[Data to process Boundary: Start]

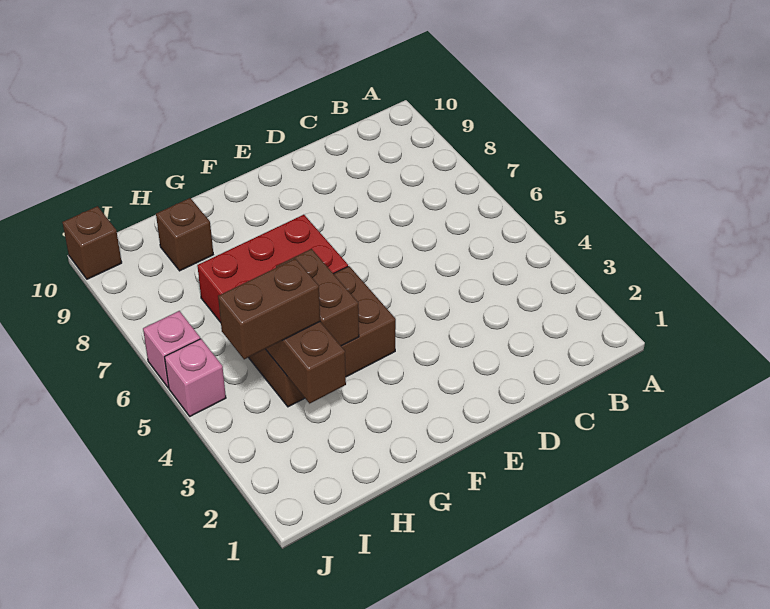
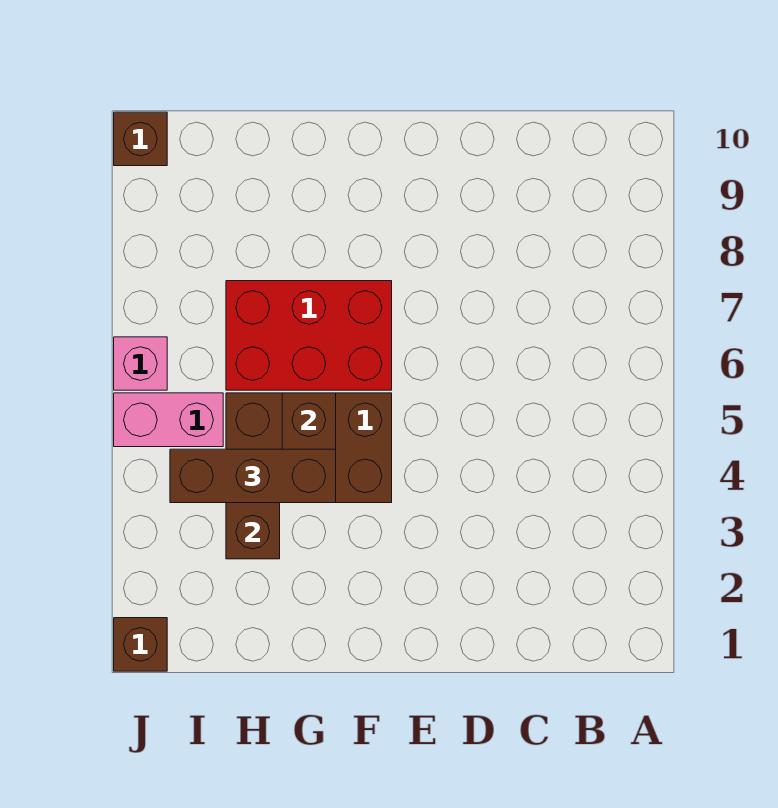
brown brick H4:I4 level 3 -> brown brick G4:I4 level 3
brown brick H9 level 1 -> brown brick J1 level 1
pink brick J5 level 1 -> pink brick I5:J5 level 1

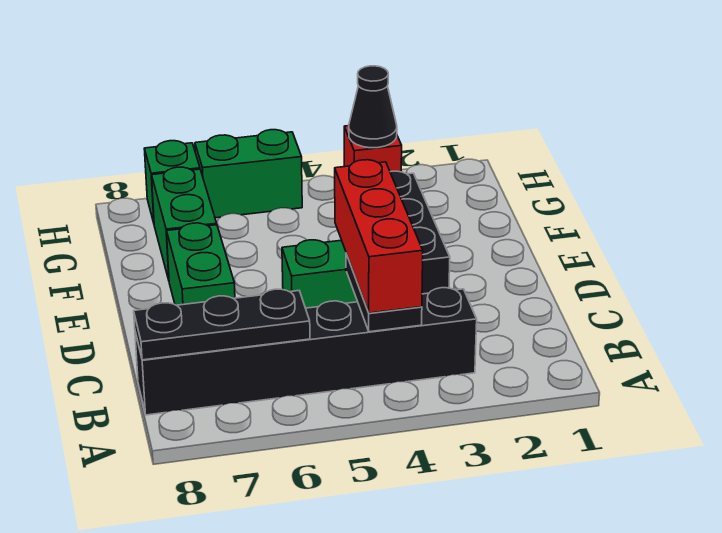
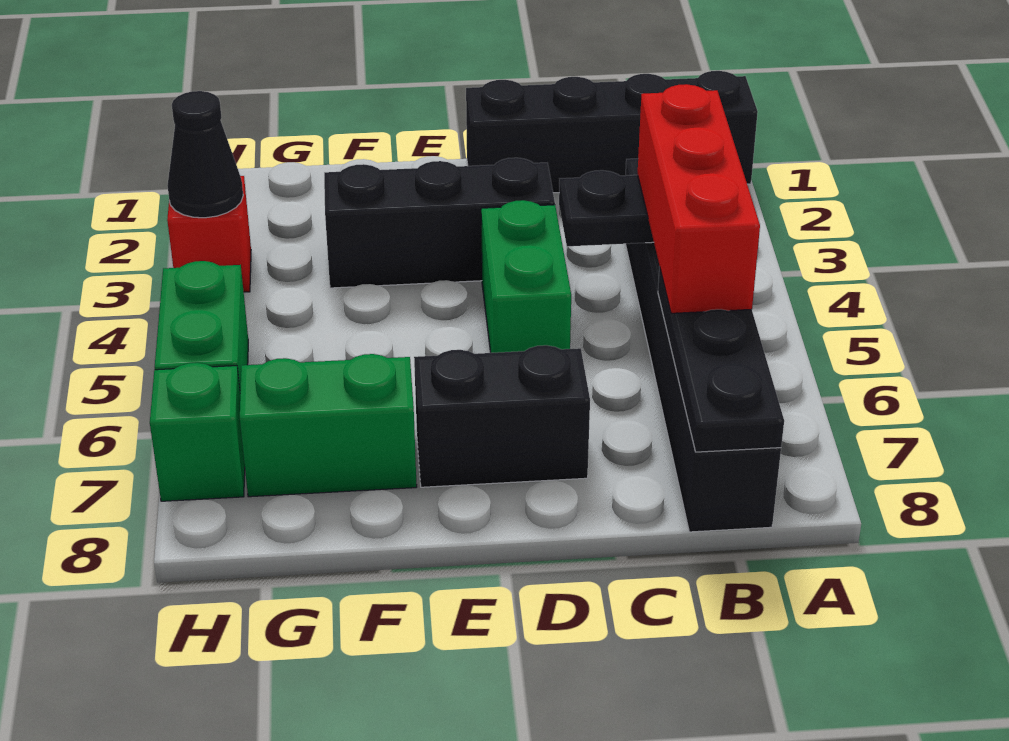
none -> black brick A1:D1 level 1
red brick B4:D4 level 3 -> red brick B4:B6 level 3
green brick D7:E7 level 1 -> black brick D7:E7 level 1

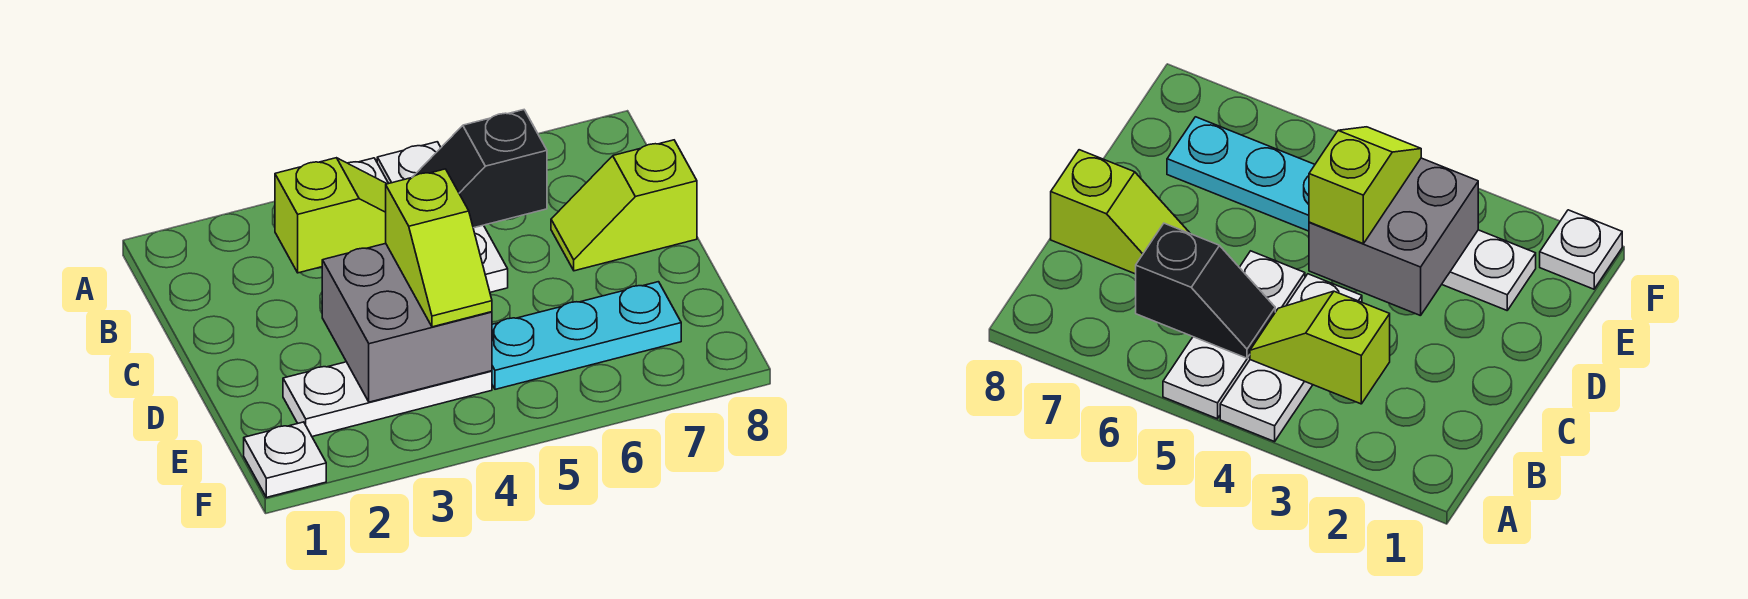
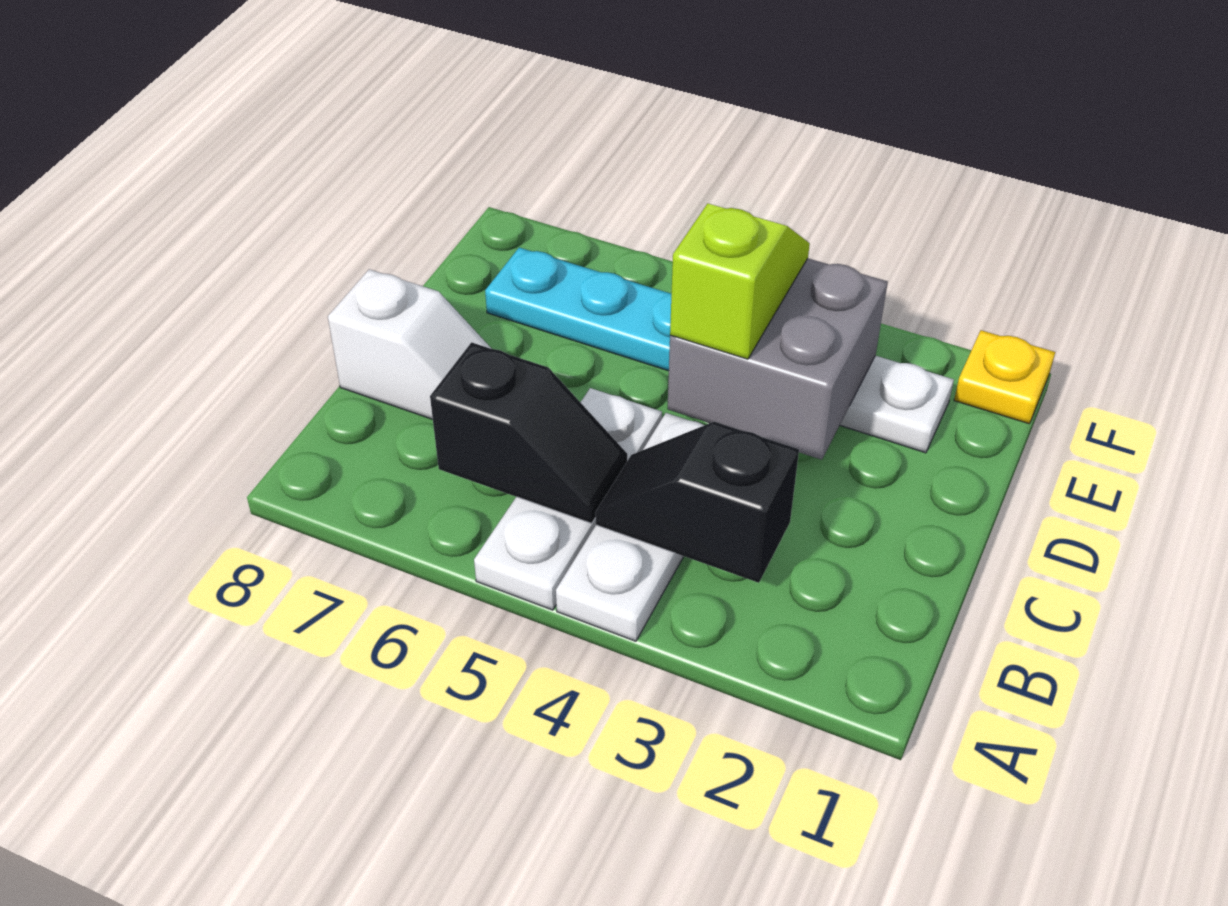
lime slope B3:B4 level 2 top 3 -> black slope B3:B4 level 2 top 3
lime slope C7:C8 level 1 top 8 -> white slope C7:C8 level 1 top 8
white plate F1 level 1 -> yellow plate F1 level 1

[Data to process Boundary: End]

[Problem requirements]:
If a line above contains the word "slope", it counts; state how many lines count, and nothing more.

[Output for this exercise]:
2